**EXERCISE GOAL:**
Print the data verbatim. Leave every image out.

=== Begin Enclosure ===

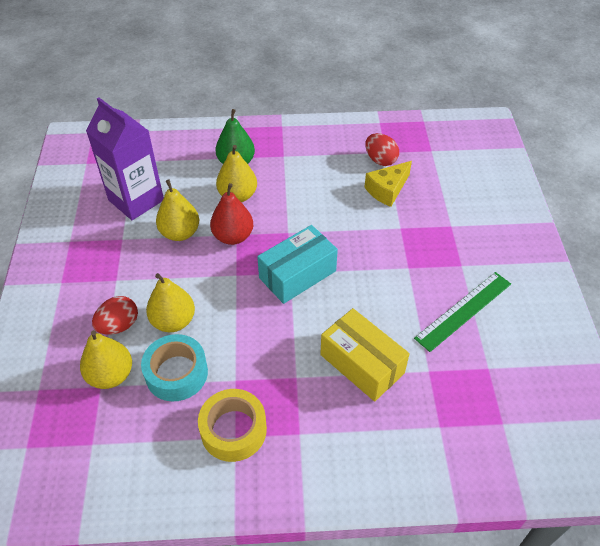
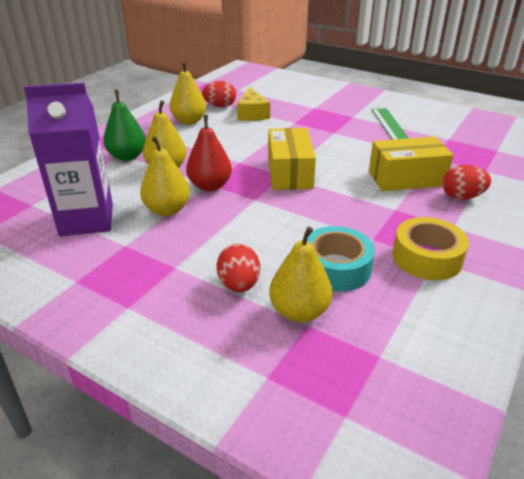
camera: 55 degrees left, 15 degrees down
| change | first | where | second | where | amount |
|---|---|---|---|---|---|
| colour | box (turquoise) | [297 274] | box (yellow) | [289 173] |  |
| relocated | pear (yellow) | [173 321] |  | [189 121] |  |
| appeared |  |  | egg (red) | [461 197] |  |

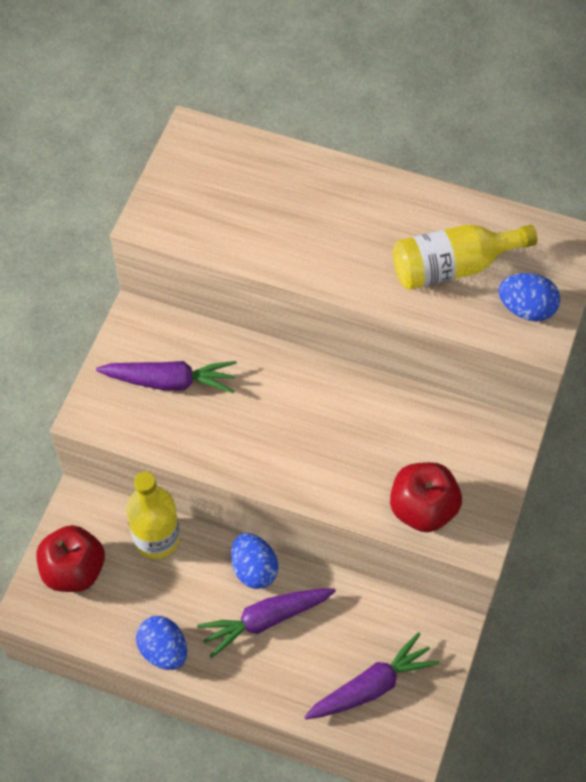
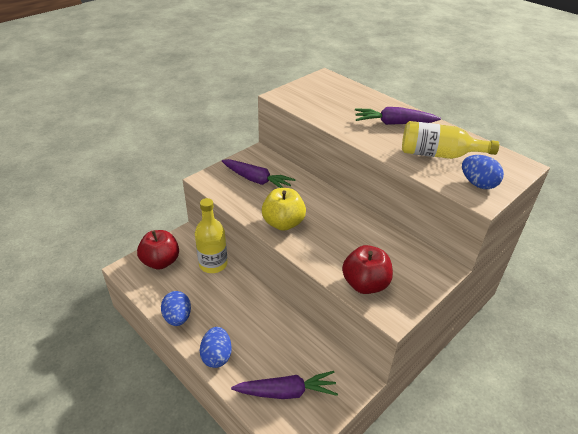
camera: 25 degrees right, 20 degrees down
| change | first | where | second | where | amount |
|---|---|---|---|---|---|
| relocated | egg (blue) | [254 569] |  | [217 356] |  |
| relocated | carrot (purple) | [265 620] |  | [393 123] |  |
| appeared |  |  | apple (yellow) | [283 223] |  |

=== End Enclosure ===

**TASK ANSWER:**
camera: 55 degrees left, 15 degrees down
| change | first | where | second | where | amount |
|---|---|---|---|---|---|
| colour | box (turquoise) | [297 274] | box (yellow) | [289 173] |  |
| relocated | pear (yellow) | [173 321] |  | [189 121] |  |
| appeared |  |  | egg (red) | [461 197] |  |

camera: 25 degrees right, 20 degrees down
| change | first | where | second | where | amount |
|---|---|---|---|---|---|
| relocated | egg (blue) | [254 569] |  | [217 356] |  |
| relocated | carrot (purple) | [265 620] |  | [393 123] |  |
| appeared |  |  | apple (yellow) | [283 223] |  |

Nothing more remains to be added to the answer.